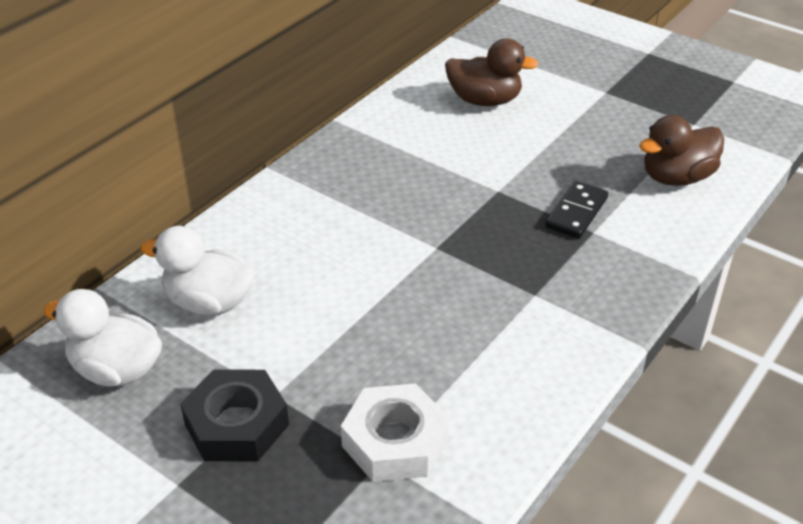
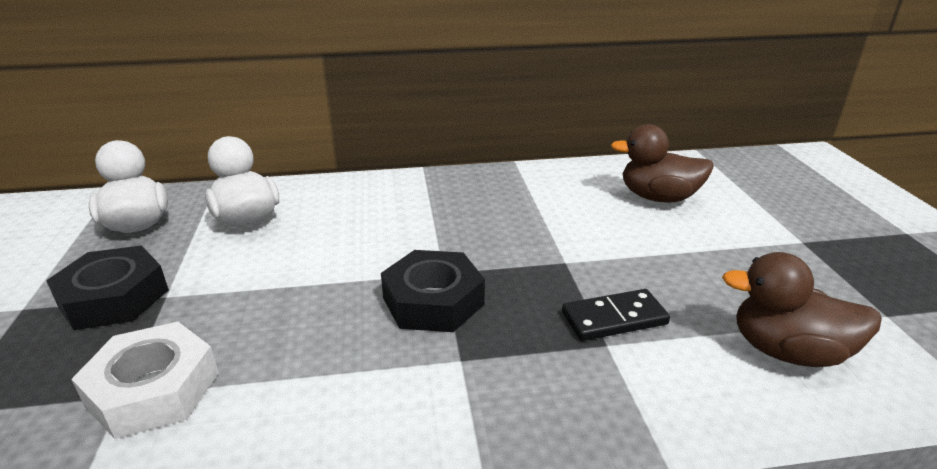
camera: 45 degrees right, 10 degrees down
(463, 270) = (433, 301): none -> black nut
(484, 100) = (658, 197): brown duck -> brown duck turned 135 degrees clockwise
___
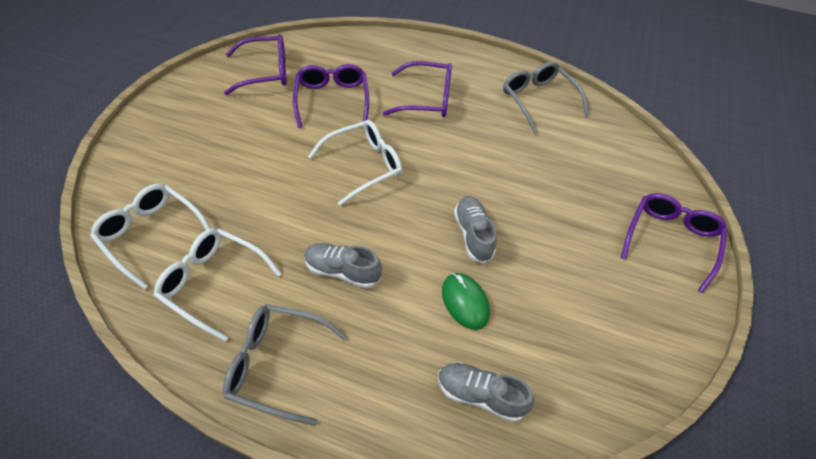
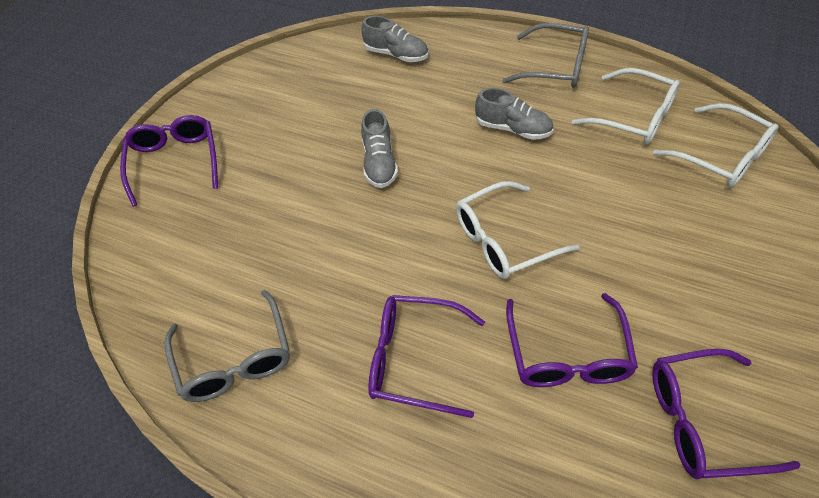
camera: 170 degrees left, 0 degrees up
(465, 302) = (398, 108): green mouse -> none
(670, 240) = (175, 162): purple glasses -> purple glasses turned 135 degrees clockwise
___
**WHAT TO PRODUCE:** Show every line from the entries above in which the word "degrees" appears.

**TASK RESULT:**
camera: 45 degrees right, 10 degrees down
(484, 100) = (658, 197): brown duck -> brown duck turned 135 degrees clockwise
camera: 170 degrees left, 0 degrees up
(670, 240) = (175, 162): purple glasses -> purple glasses turned 135 degrees clockwise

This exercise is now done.